== Materials provided ==

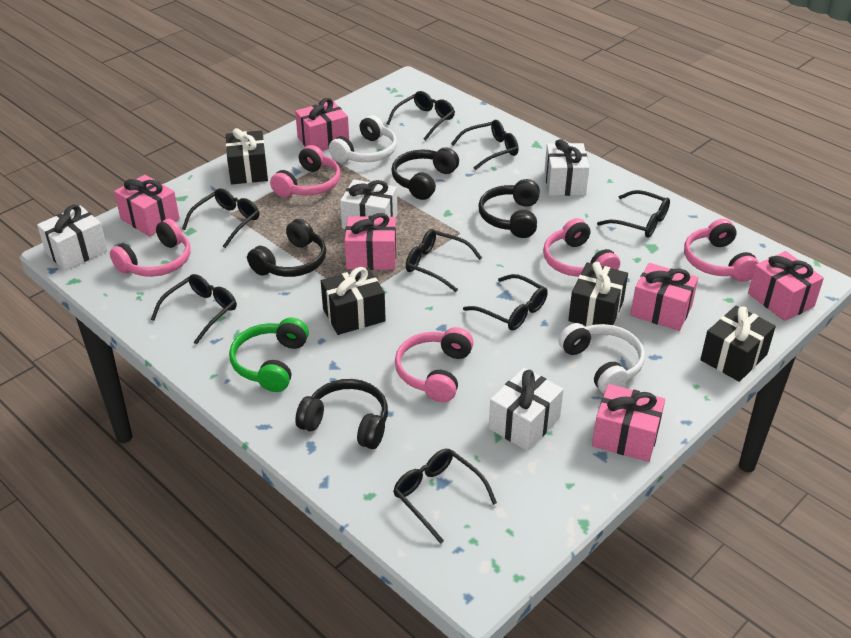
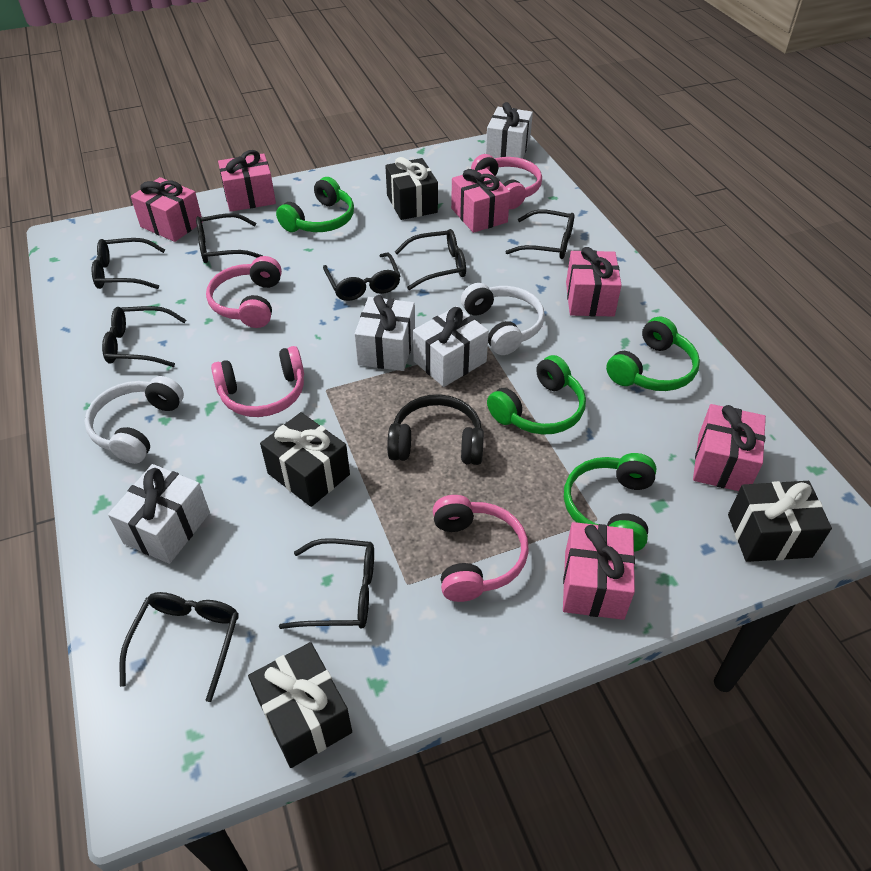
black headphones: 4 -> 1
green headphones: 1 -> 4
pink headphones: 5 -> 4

===
== Materials provided ==

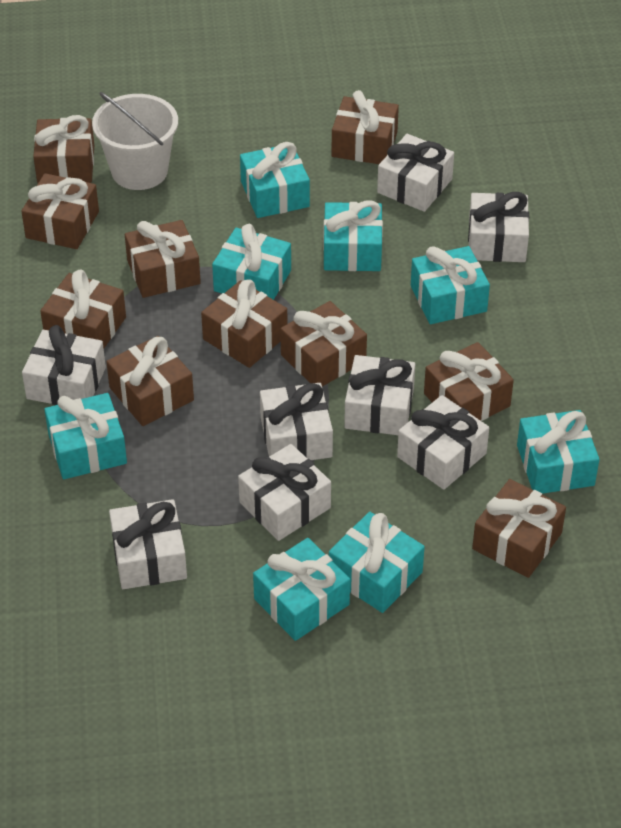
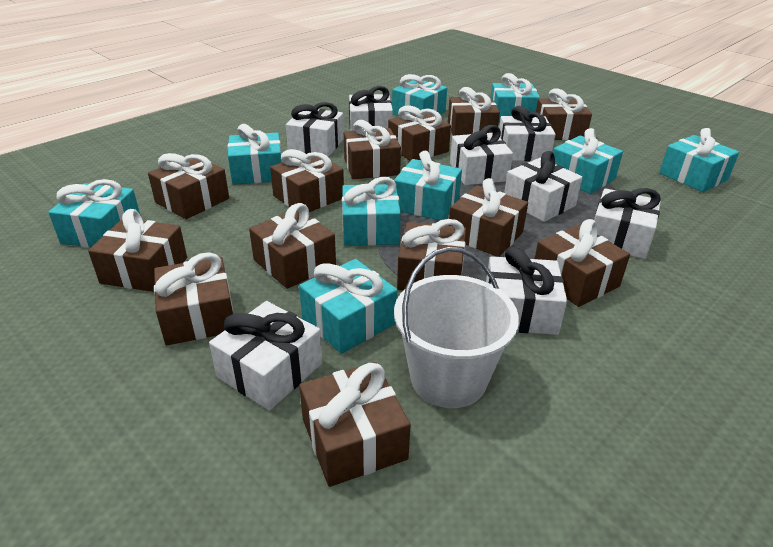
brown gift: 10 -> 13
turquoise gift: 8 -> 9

===

**Your task:** Would you copy out exactly the lines above that start at the one containing "black headphones: 4 -> 1" and end at the one containing "pink headphones: 5 -> 4", inclusive?

**Output below:**
black headphones: 4 -> 1
green headphones: 1 -> 4
pink headphones: 5 -> 4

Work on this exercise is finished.